Task instructions: Could you restate all of the records exactly, leaving out the pictures?

Extracted data:
┌──
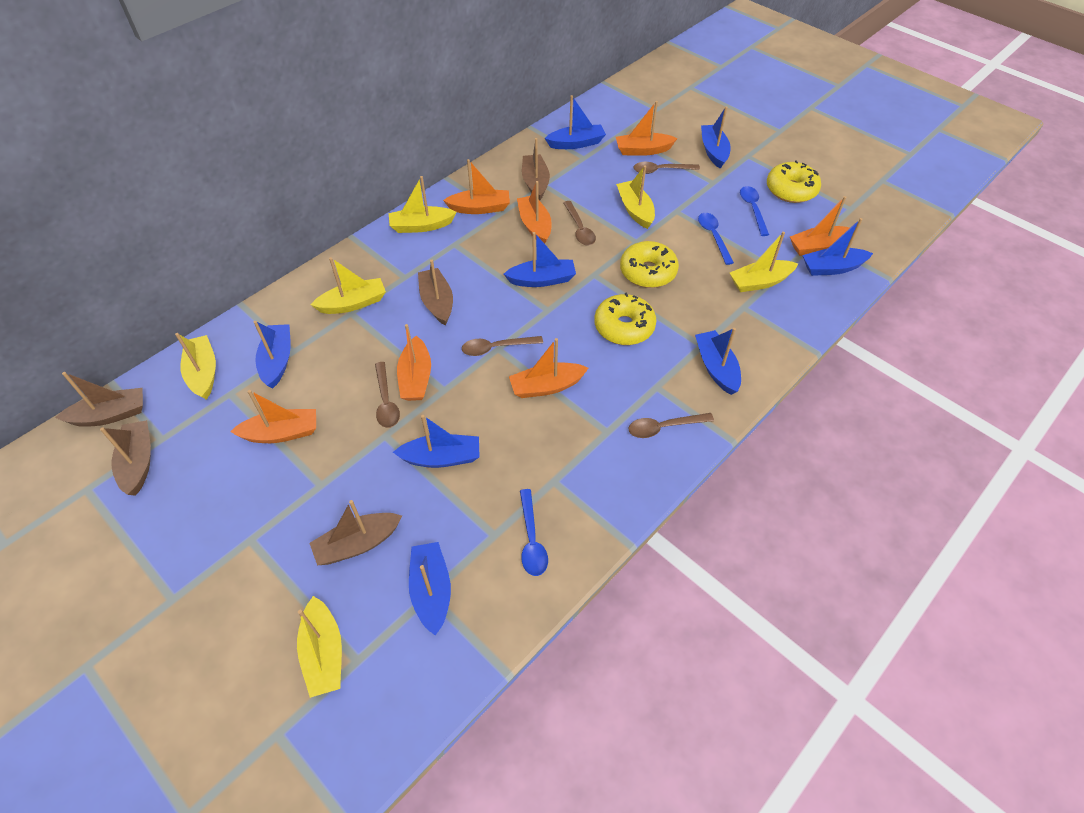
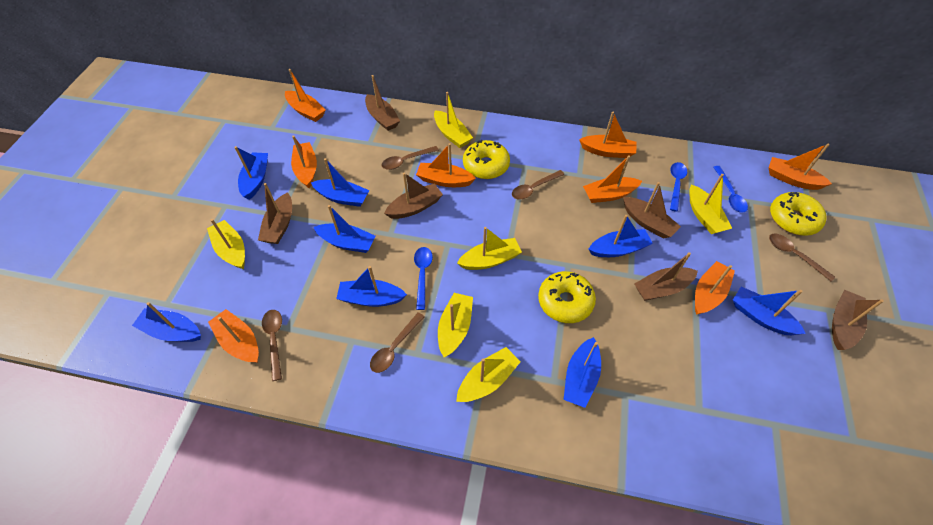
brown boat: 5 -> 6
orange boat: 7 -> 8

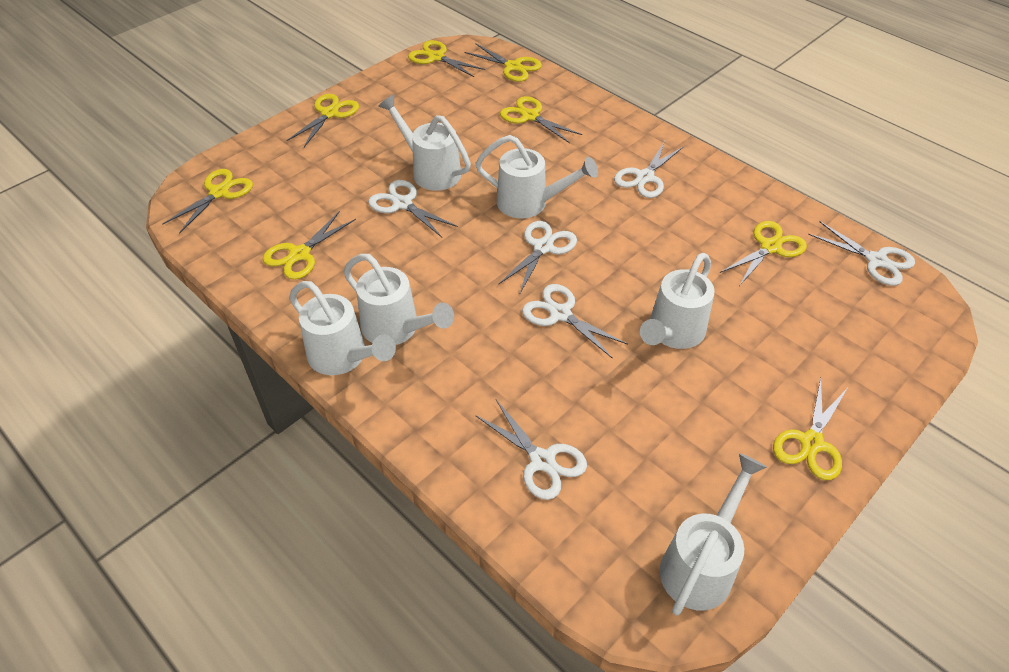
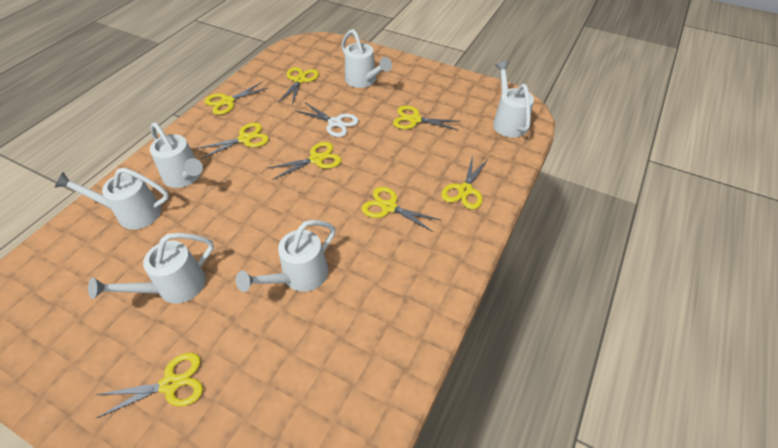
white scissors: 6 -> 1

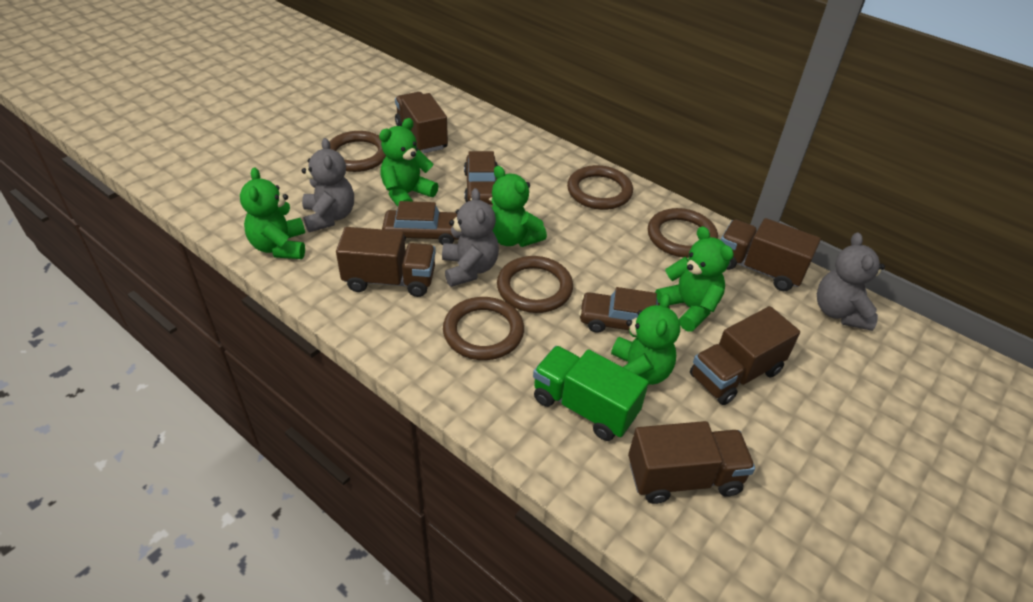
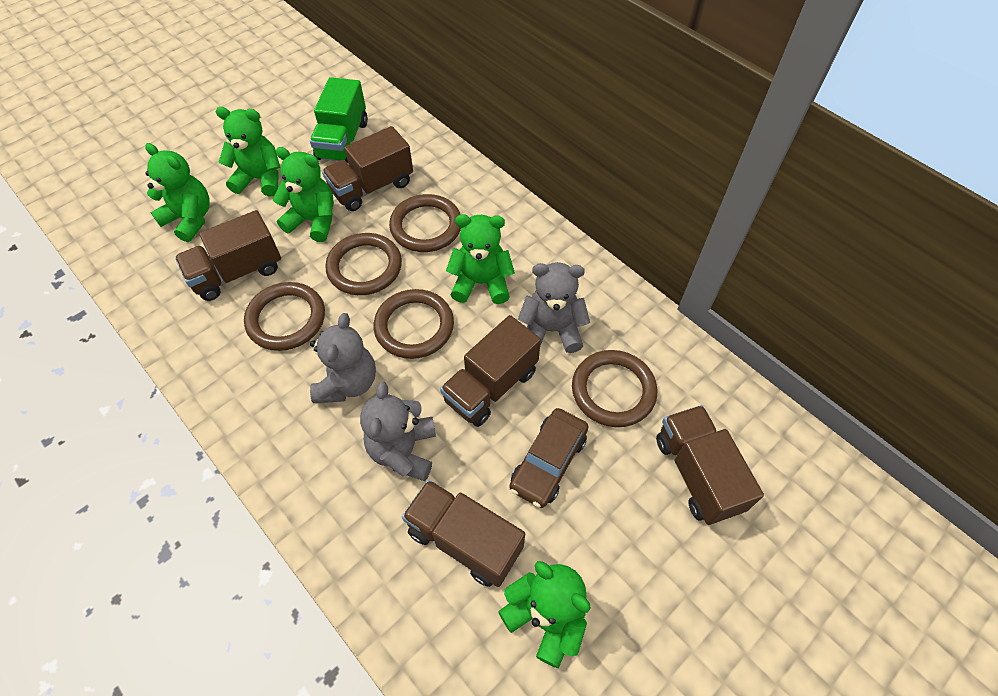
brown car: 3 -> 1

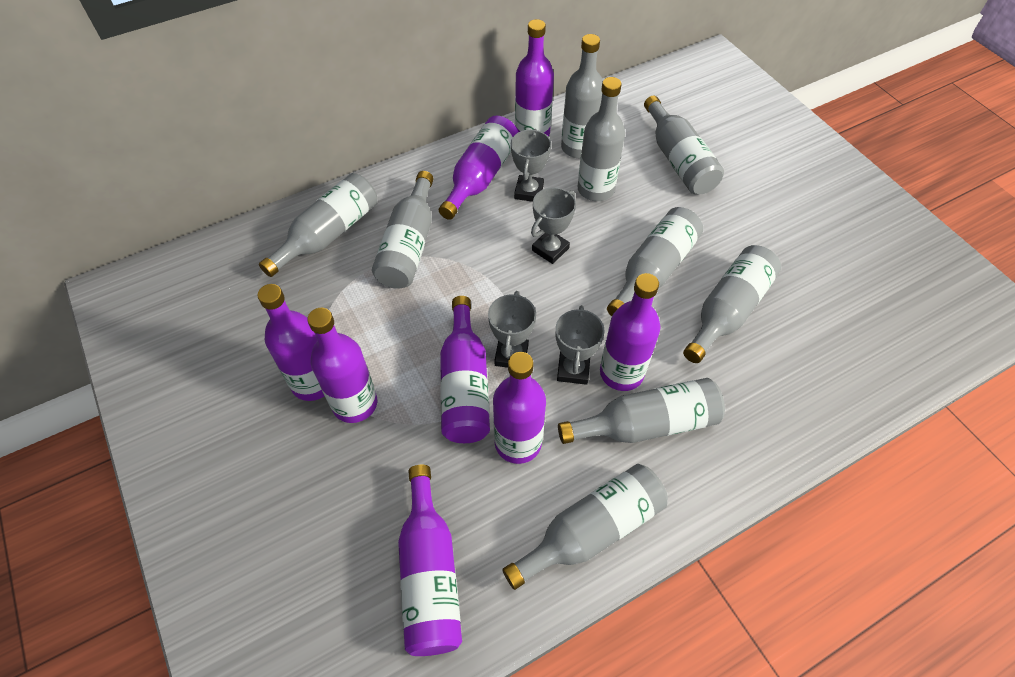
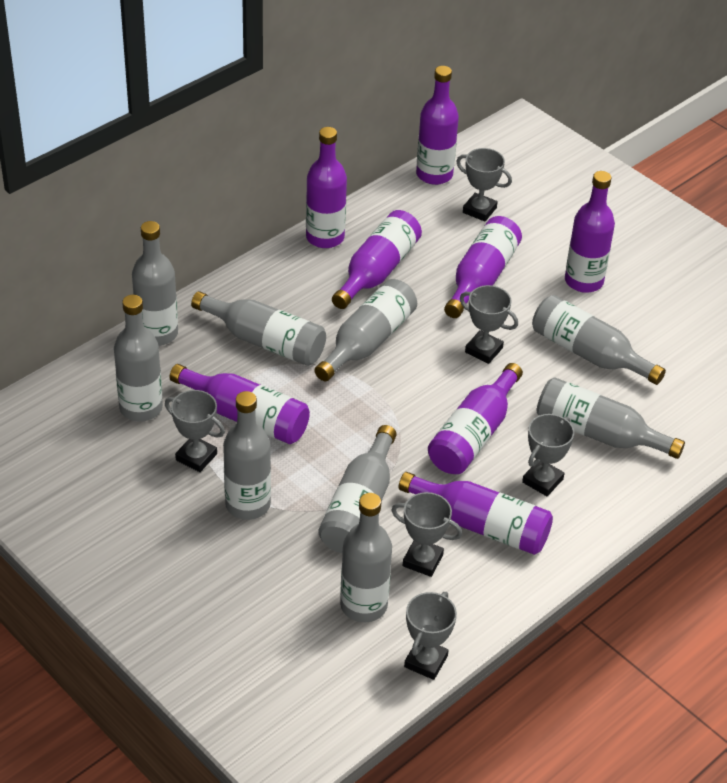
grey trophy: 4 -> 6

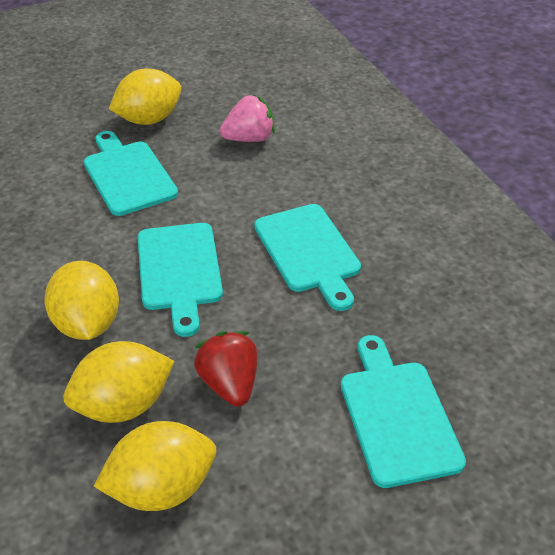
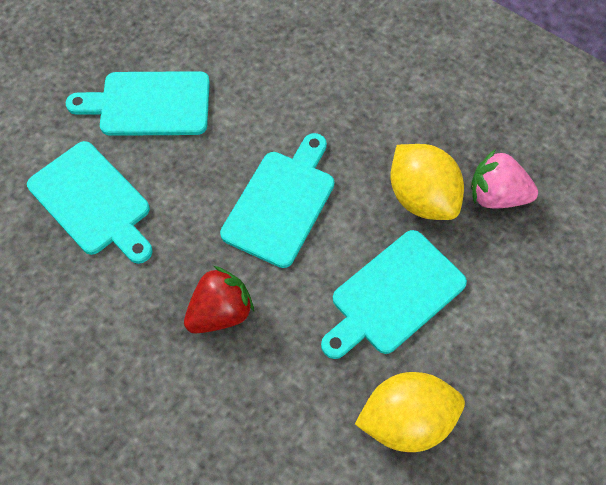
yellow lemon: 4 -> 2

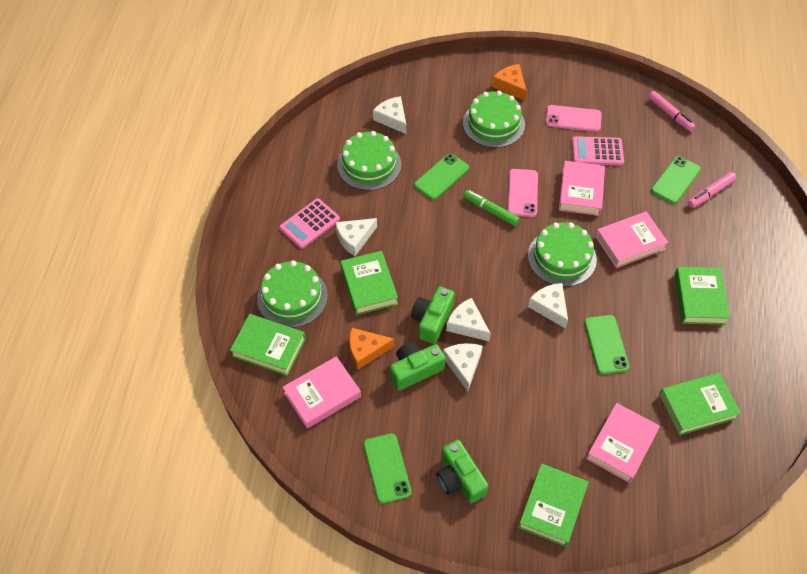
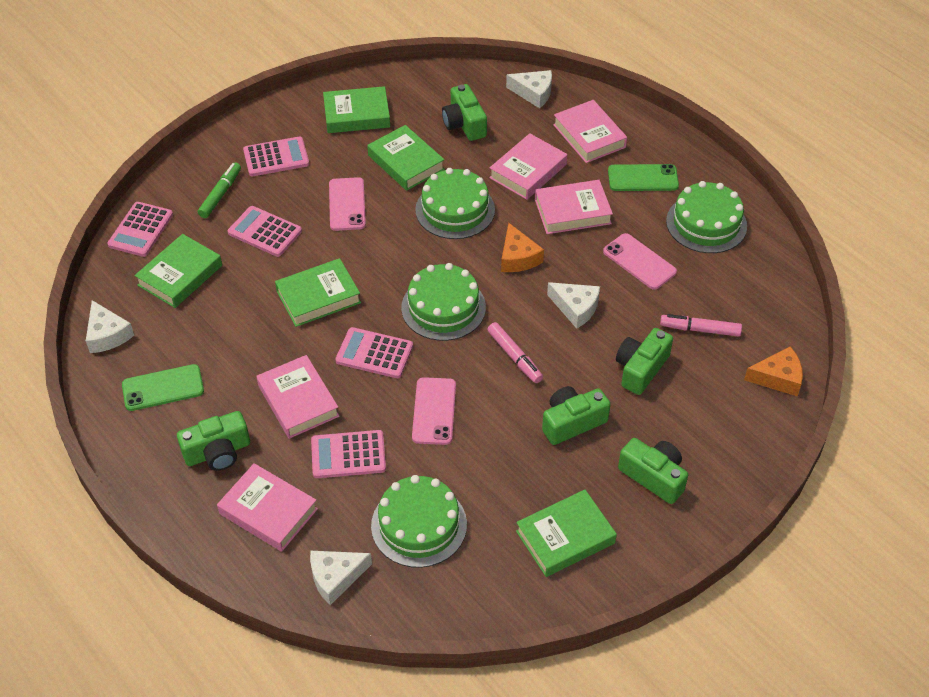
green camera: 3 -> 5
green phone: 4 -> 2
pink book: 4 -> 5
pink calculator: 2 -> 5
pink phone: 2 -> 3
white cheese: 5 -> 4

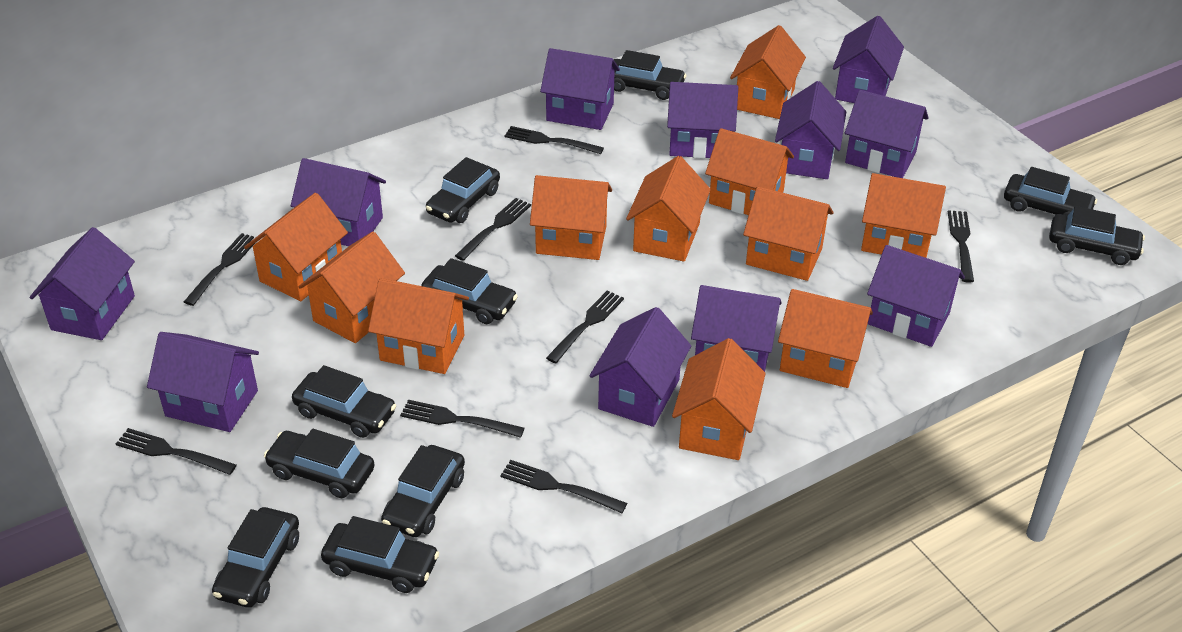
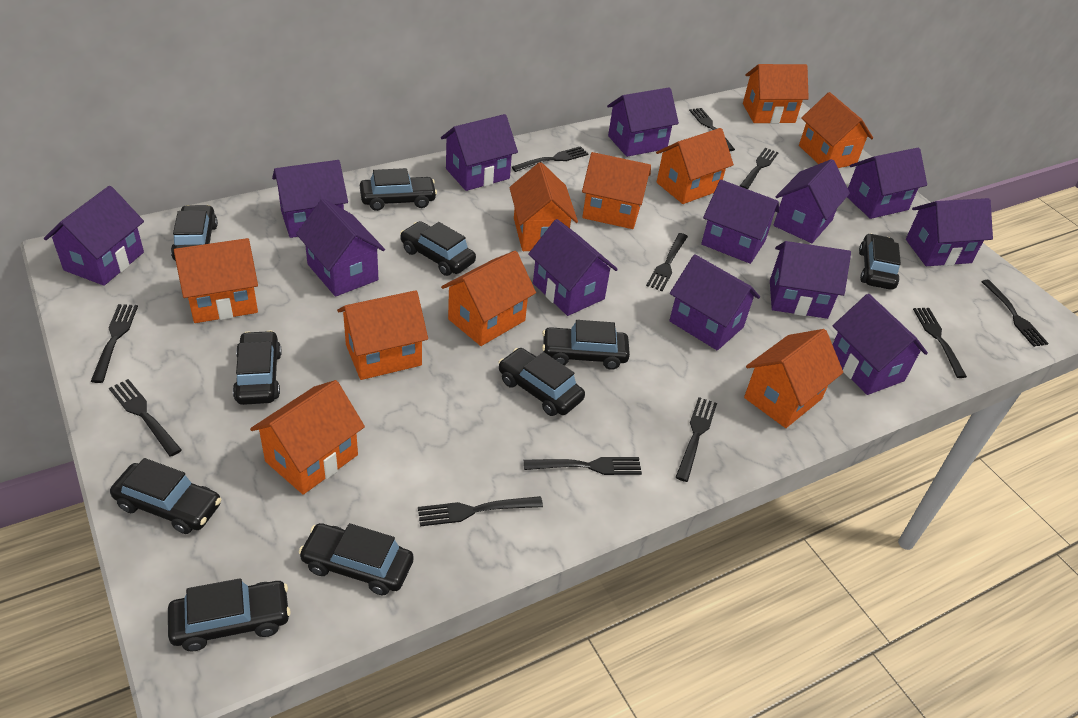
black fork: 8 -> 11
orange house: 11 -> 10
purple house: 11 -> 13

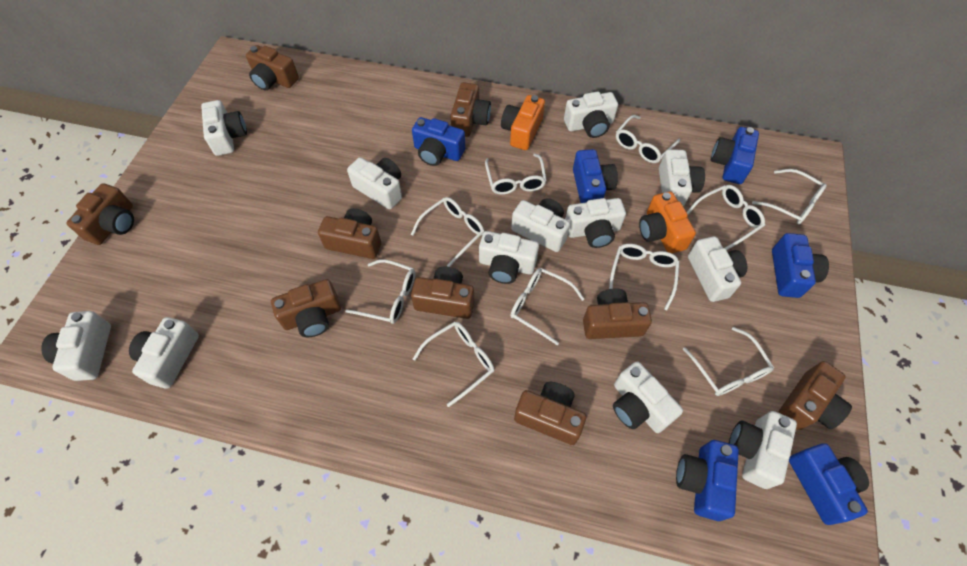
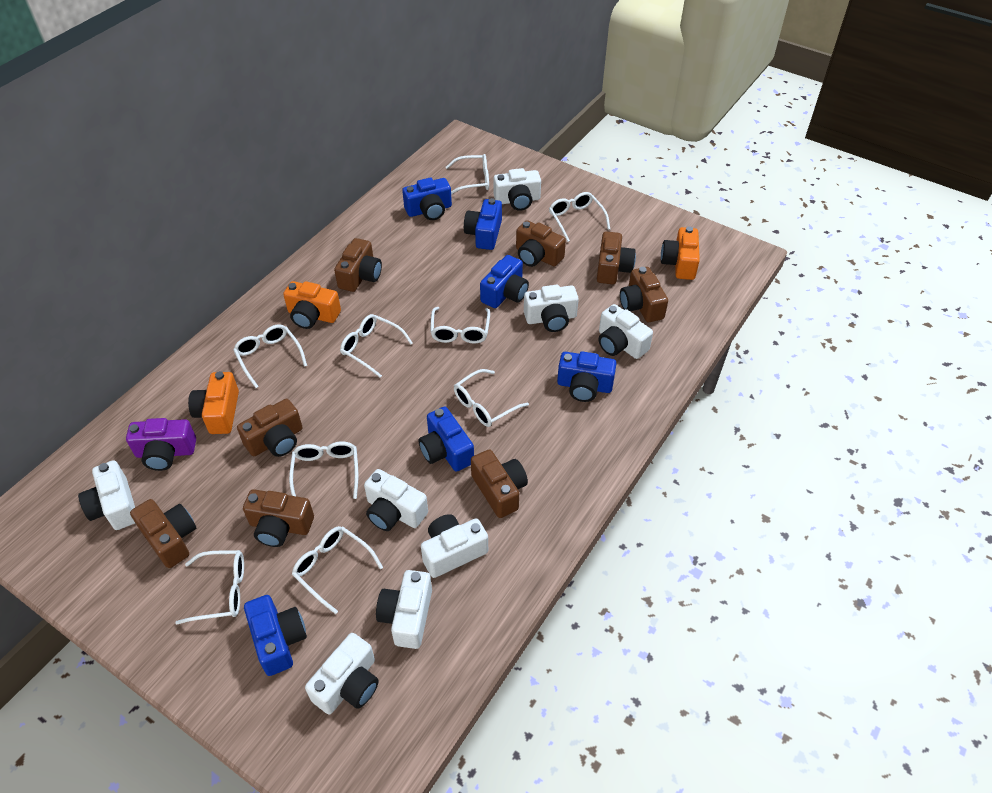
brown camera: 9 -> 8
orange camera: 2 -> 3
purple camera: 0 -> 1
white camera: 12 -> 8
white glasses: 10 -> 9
└──
Your response:
brown boat: 5 -> 6
orange boat: 7 -> 8

white scissors: 6 -> 1

brown car: 3 -> 1

grey trophy: 4 -> 6

yellow lemon: 4 -> 2

green camera: 3 -> 5
green phone: 4 -> 2
pink book: 4 -> 5
pink calculator: 2 -> 5
pink phone: 2 -> 3
white cheese: 5 -> 4

black fork: 8 -> 11
orange house: 11 -> 10
purple house: 11 -> 13

brown camera: 9 -> 8
orange camera: 2 -> 3
purple camera: 0 -> 1
white camera: 12 -> 8
white glasses: 10 -> 9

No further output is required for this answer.